### [Available data]
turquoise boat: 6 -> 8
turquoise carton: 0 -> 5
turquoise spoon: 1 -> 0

...

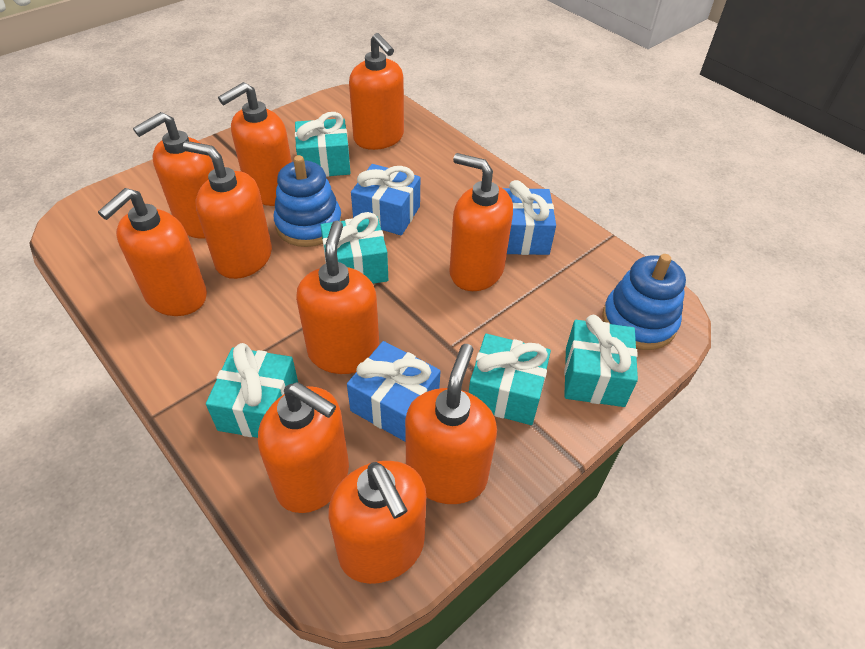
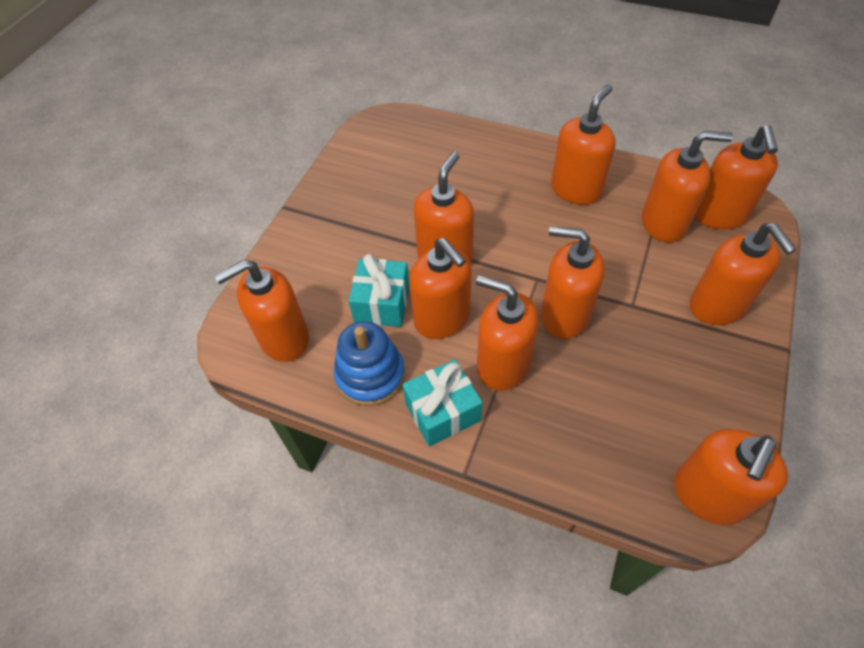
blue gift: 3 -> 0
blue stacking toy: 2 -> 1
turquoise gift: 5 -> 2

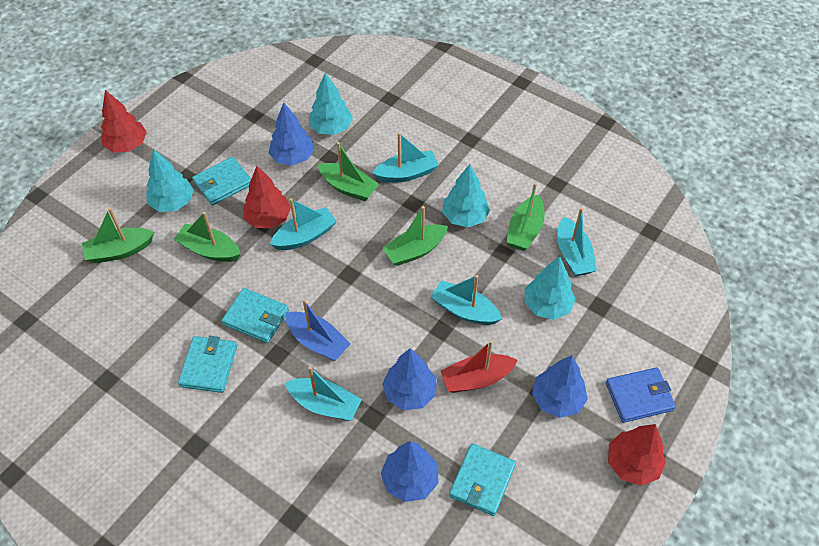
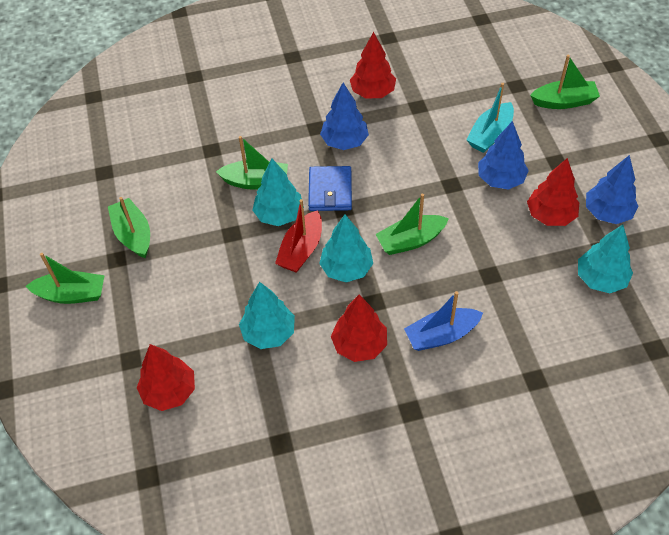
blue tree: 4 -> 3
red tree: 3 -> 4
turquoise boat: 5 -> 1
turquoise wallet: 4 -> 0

### [Exercise requirements]
Determine how many lines in the data above include the word "blue", and state that number only.

### [Answer space]
3